--- Problem to solve ---
Reproduce every row below without changing a single character.

[BEGIN Source material]

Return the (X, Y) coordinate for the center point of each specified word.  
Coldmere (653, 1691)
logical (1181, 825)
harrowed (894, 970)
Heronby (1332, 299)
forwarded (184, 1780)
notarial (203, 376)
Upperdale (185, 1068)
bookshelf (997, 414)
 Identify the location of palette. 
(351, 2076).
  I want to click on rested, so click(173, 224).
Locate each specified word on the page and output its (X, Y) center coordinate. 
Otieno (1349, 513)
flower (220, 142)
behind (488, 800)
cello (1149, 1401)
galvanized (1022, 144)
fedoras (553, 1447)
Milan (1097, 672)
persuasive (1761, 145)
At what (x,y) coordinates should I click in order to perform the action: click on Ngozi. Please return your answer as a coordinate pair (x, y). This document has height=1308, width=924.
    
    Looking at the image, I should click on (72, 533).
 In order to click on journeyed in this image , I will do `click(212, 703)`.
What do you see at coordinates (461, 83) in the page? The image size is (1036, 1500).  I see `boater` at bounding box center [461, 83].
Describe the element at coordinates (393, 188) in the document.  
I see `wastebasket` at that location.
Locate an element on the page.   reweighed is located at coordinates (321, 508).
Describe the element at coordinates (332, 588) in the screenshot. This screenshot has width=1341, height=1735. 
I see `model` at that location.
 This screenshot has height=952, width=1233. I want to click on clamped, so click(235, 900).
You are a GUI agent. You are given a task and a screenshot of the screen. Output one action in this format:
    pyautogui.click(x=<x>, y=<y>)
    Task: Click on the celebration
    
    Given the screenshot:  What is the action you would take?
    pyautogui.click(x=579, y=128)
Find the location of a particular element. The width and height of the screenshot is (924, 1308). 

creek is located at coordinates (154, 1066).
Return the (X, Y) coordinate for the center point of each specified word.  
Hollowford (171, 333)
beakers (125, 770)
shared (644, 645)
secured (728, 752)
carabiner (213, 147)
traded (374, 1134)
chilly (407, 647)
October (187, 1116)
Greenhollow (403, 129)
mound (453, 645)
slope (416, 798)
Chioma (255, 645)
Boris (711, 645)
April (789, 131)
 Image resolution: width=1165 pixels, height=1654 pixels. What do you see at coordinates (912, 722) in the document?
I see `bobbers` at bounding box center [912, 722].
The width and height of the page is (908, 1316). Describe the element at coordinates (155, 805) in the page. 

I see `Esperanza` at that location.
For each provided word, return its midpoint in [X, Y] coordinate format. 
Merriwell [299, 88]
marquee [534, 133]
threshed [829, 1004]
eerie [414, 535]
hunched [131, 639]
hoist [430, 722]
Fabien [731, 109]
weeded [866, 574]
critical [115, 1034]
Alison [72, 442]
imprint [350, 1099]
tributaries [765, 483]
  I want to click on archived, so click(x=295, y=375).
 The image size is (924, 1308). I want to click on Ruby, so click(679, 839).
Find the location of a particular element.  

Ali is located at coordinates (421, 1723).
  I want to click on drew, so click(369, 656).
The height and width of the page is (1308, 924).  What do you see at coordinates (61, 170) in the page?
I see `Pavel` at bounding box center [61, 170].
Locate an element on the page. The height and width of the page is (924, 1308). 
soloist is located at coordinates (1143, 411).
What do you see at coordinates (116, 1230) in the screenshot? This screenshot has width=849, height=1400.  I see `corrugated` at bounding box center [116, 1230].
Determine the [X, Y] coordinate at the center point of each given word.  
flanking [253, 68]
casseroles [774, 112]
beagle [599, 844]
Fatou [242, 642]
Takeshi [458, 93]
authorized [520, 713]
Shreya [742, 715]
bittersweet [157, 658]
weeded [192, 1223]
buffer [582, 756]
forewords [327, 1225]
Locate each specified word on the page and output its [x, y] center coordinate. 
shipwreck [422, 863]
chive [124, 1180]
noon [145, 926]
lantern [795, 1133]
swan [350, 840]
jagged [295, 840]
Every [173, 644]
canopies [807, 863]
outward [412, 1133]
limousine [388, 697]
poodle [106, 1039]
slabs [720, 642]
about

[END Source material]

--- Finished task ---
Return the (X, Y) coordinate for the center point of each specified word.  
Coldmere (653, 1691)
logical (1181, 825)
harrowed (894, 970)
Heronby (1332, 299)
forwarded (184, 1780)
notarial (203, 376)
Upperdale (185, 1068)
bookshelf (997, 414)
 Identify the location of palette. 
(351, 2076).
  I want to click on rested, so click(173, 224).
Locate each specified word on the page and output its (X, Y) center coordinate. 
Otieno (1349, 513)
flower (220, 142)
behind (488, 800)
cello (1149, 1401)
galvanized (1022, 144)
fedoras (553, 1447)
Milan (1097, 672)
persuasive (1761, 145)
At what (x,y) coordinates should I click in order to perform the action: click on Ngozi. Please return your answer as a coordinate pair (x, y). This document has height=1308, width=924.
    
    Looking at the image, I should click on (72, 533).
 In order to click on journeyed in this image , I will do `click(212, 703)`.
What do you see at coordinates (461, 83) in the page? The image size is (1036, 1500).  I see `boater` at bounding box center [461, 83].
Describe the element at coordinates (393, 188) in the document.  
I see `wastebasket` at that location.
Locate an element on the page.   reweighed is located at coordinates (321, 508).
Describe the element at coordinates (332, 588) in the screenshot. This screenshot has width=1341, height=1735. 
I see `model` at that location.
 This screenshot has height=952, width=1233. I want to click on clamped, so click(235, 900).
You are a GUI agent. You are given a task and a screenshot of the screen. Output one action in this format:
    pyautogui.click(x=<x>, y=<y>)
    Task: Click on the celebration
    
    Given the screenshot:  What is the action you would take?
    pyautogui.click(x=579, y=128)
Find the location of a particular element. The width and height of the screenshot is (924, 1308). 

creek is located at coordinates (154, 1066).
Return the (X, Y) coordinate for the center point of each specified word.  
Hollowford (171, 333)
beakers (125, 770)
shared (644, 645)
secured (728, 752)
carabiner (213, 147)
traded (374, 1134)
chilly (407, 647)
October (187, 1116)
Greenhollow (403, 129)
mound (453, 645)
slope (416, 798)
Chioma (255, 645)
Boris (711, 645)
April (789, 131)
 Image resolution: width=1165 pixels, height=1654 pixels. What do you see at coordinates (912, 722) in the document?
I see `bobbers` at bounding box center [912, 722].
The width and height of the page is (908, 1316). Describe the element at coordinates (155, 805) in the page. 

I see `Esperanza` at that location.
For each provided word, return its midpoint in [X, Y] coordinate format. 
Merriwell [299, 88]
marquee [534, 133]
threshed [829, 1004]
eerie [414, 535]
hunched [131, 639]
hoist [430, 722]
Fabien [731, 109]
weeded [866, 574]
critical [115, 1034]
Alison [72, 442]
imprint [350, 1099]
tributaries [765, 483]
  I want to click on archived, so click(x=295, y=375).
 The image size is (924, 1308). I want to click on Ruby, so click(679, 839).
Find the location of a particular element.  

Ali is located at coordinates (421, 1723).
  I want to click on drew, so click(369, 656).
The height and width of the page is (1308, 924).  What do you see at coordinates (61, 170) in the page?
I see `Pavel` at bounding box center [61, 170].
Locate an element on the page. The height and width of the page is (924, 1308). 
soloist is located at coordinates (1143, 411).
What do you see at coordinates (116, 1230) in the screenshot? This screenshot has width=849, height=1400.  I see `corrugated` at bounding box center [116, 1230].
Determine the [X, Y] coordinate at the center point of each given word.  
flanking [253, 68]
casseroles [774, 112]
beagle [599, 844]
Fatou [242, 642]
Takeshi [458, 93]
authorized [520, 713]
Shreya [742, 715]
bittersweet [157, 658]
weeded [192, 1223]
buffer [582, 756]
forewords [327, 1225]
Locate each specified word on the page and output its [x, y] center coordinate. 
shipwreck [422, 863]
chive [124, 1180]
noon [145, 926]
lantern [795, 1133]
swan [350, 840]
jagged [295, 840]
Every [173, 644]
canopies [807, 863]
outward [412, 1133]
limousine [388, 697]
poodle [106, 1039]
slabs [720, 642]
about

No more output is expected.